*** INPUT DATA ***
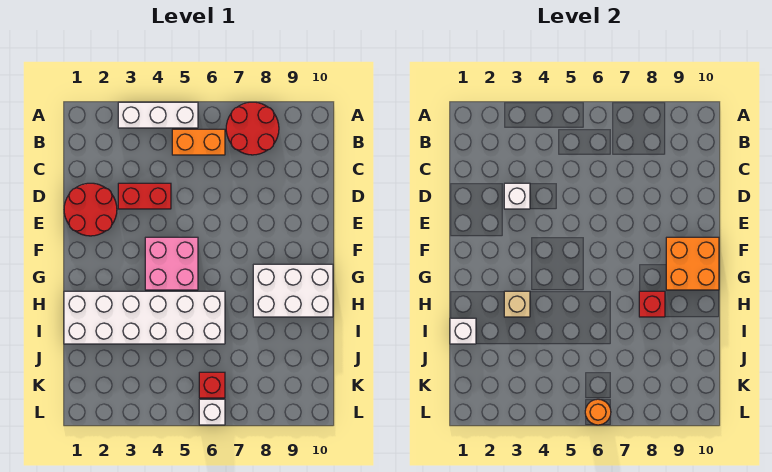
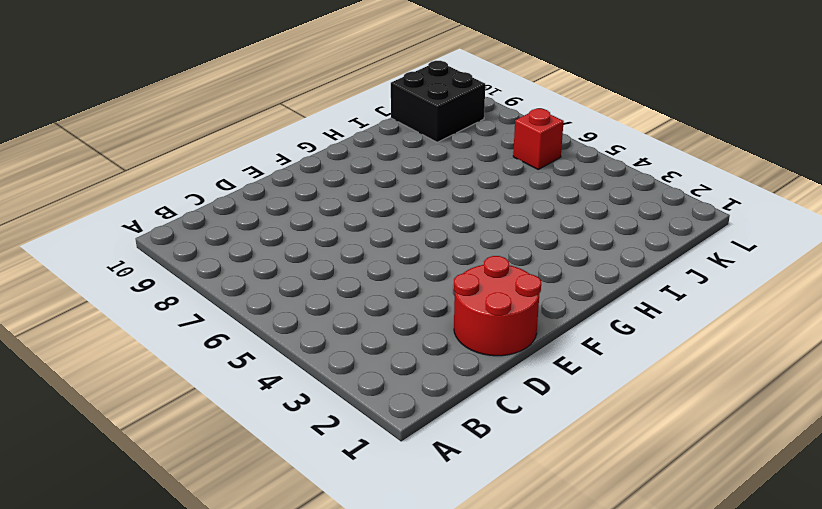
black brick J9:K10 level 1 -> none
none -> white brick A3:A5 level 1
none -> red round brick A7:B8 level 1
none -> orange brick B5:B6 level 1

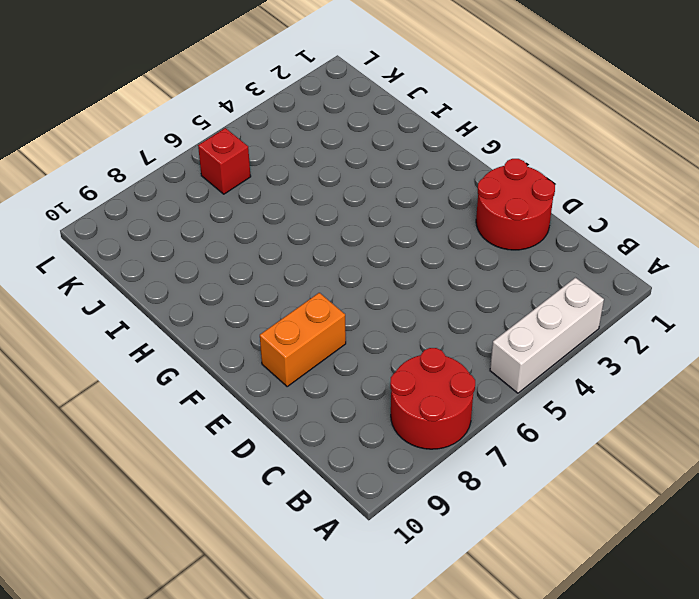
orange brick E8:E9 level 1 -> orange brick B5:B6 level 1
none -> red brick D3:D4 level 1
none -> pink brick F4:G5 level 1
none -> white brick G8:H10 level 1

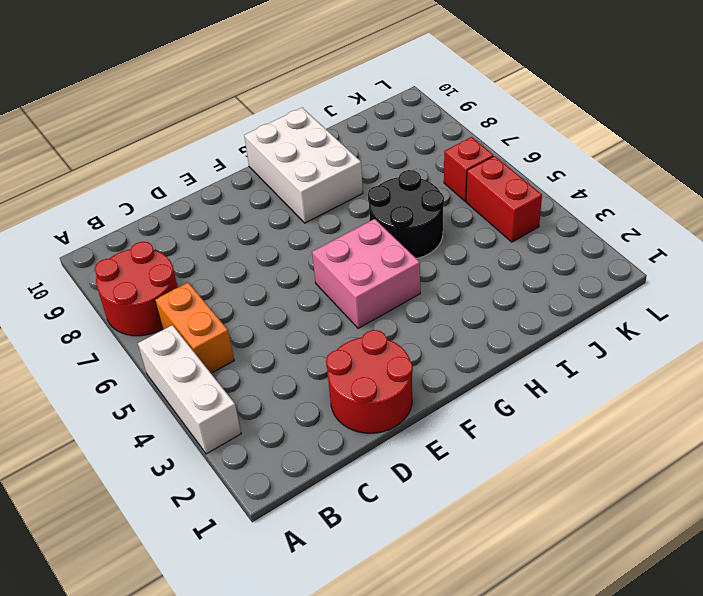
black round brick H5:I6 level 1 -> white brick H1:I6 level 1
red brick K4:K5 level 1 -> red brick D3:D4 level 1
none -> white brick L6 level 1
none -> white brick D3 level 2
none -> orange brick F9:G10 level 2

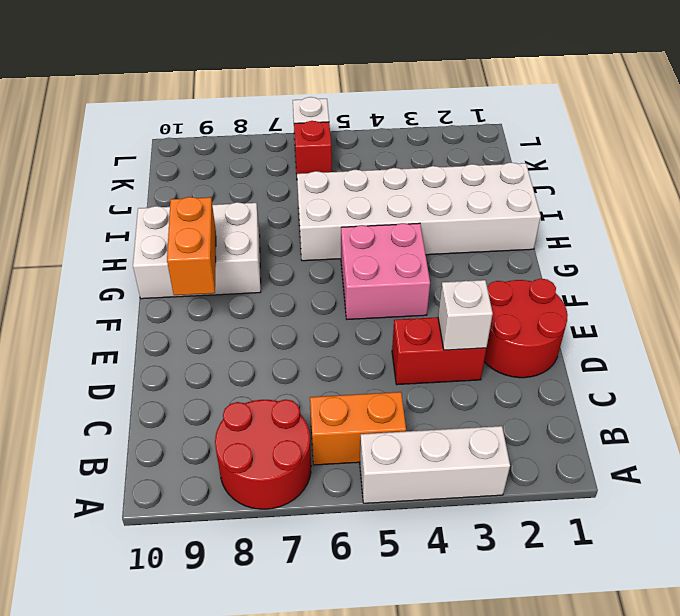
orange brick F9:G9 level 2 -> orange brick F9:G10 level 2
none -> tan brick H3 level 2
none -> red brick H8 level 2
none -> white brick I1 level 2

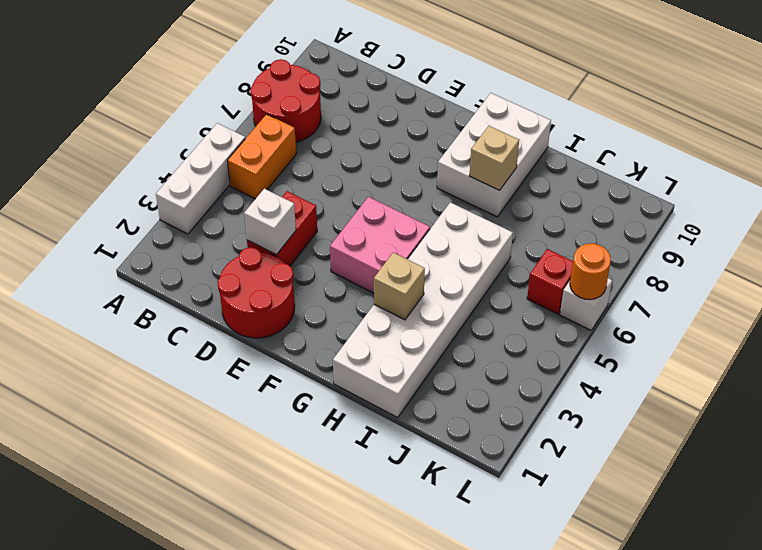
tan brick H8 level 2 -> red brick H8 level 2
none -> orange brick F9:G10 level 2
none -> white brick I1 level 2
***
The response must match the data line for line, from its first line through the line with "black round brick", inclusive, and must leave out the pictures.

### TASK SOLUTION
black brick J9:K10 level 1 -> none
none -> white brick A3:A5 level 1
none -> red round brick A7:B8 level 1
none -> orange brick B5:B6 level 1

orange brick E8:E9 level 1 -> orange brick B5:B6 level 1
none -> red brick D3:D4 level 1
none -> pink brick F4:G5 level 1
none -> white brick G8:H10 level 1

black round brick H5:I6 level 1 -> white brick H1:I6 level 1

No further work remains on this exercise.